Dataset entries

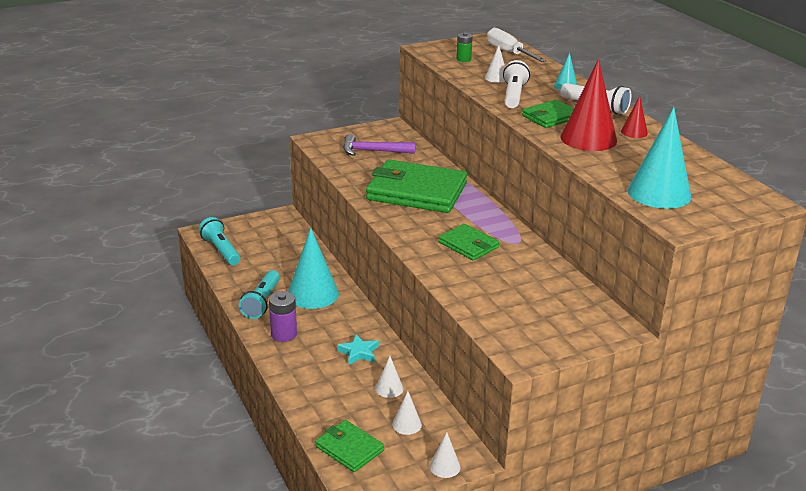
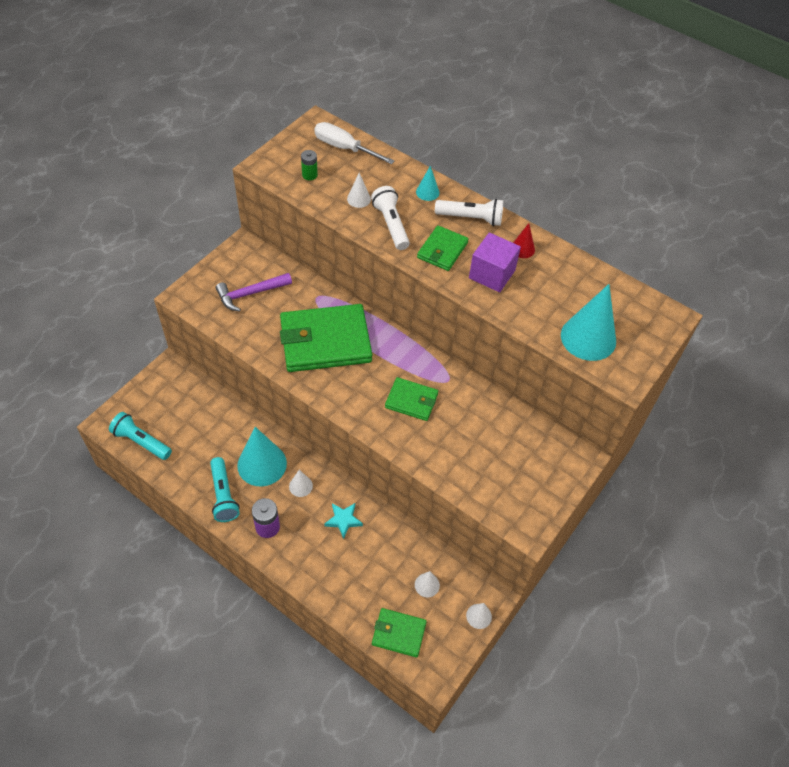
camera: 30 degrees left, 25 degrees up
white cone [375,356,403,398] -> white cone moved to [289,470,313,497]
red cone [560,59,617,151] -> purple cube [469,233,521,292]

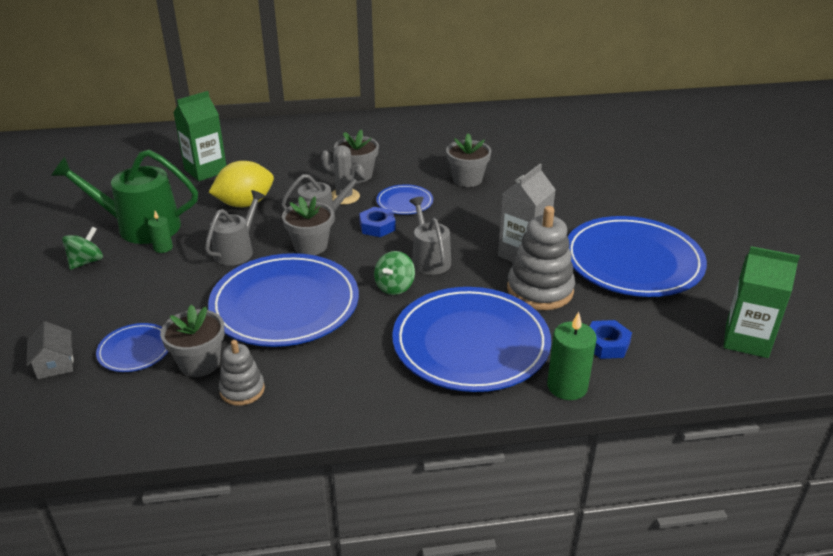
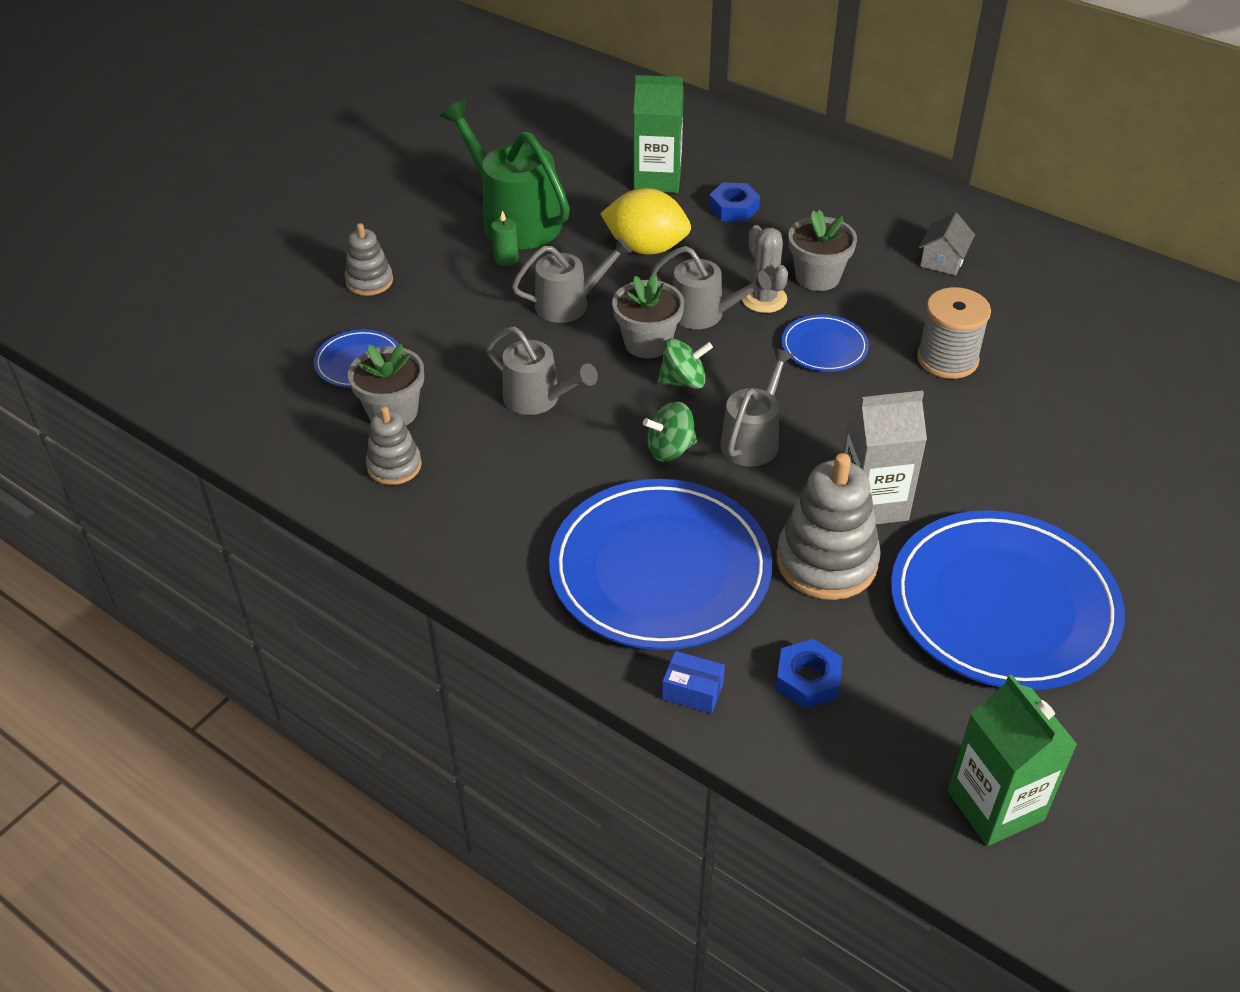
camera: 45 degrees right, 10 degrees up
grey house [26,321,74,379] -> grey house moved to [919,212,975,276]
green spinning top [62,227,103,270] -> green spinning top moved to [658,338,713,389]
blue plate [208,253,359,347] -> grey watering can [486,327,598,415]
blue nut [359,207,396,237] -> blue nut moved to [709,183,760,222]
grey flower pot [446,133,491,187] -> grey spool [917,287,991,379]
green candle [547,312,597,400] -> blue box [662,651,725,714]
none -> grey stacking toy [345,223,393,296]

Exercise objective
Your answer must be an exact copy of every entry, with no pictures in it.

Written response
camera: 30 degrees left, 25 degrees up
white cone [375,356,403,398] -> white cone moved to [289,470,313,497]
red cone [560,59,617,151] -> purple cube [469,233,521,292]

camera: 45 degrees right, 10 degrees up
grey house [26,321,74,379] -> grey house moved to [919,212,975,276]
green spinning top [62,227,103,270] -> green spinning top moved to [658,338,713,389]
blue plate [208,253,359,347] -> grey watering can [486,327,598,415]
blue nut [359,207,396,237] -> blue nut moved to [709,183,760,222]
grey flower pot [446,133,491,187] -> grey spool [917,287,991,379]
green candle [547,312,597,400] -> blue box [662,651,725,714]
none -> grey stacking toy [345,223,393,296]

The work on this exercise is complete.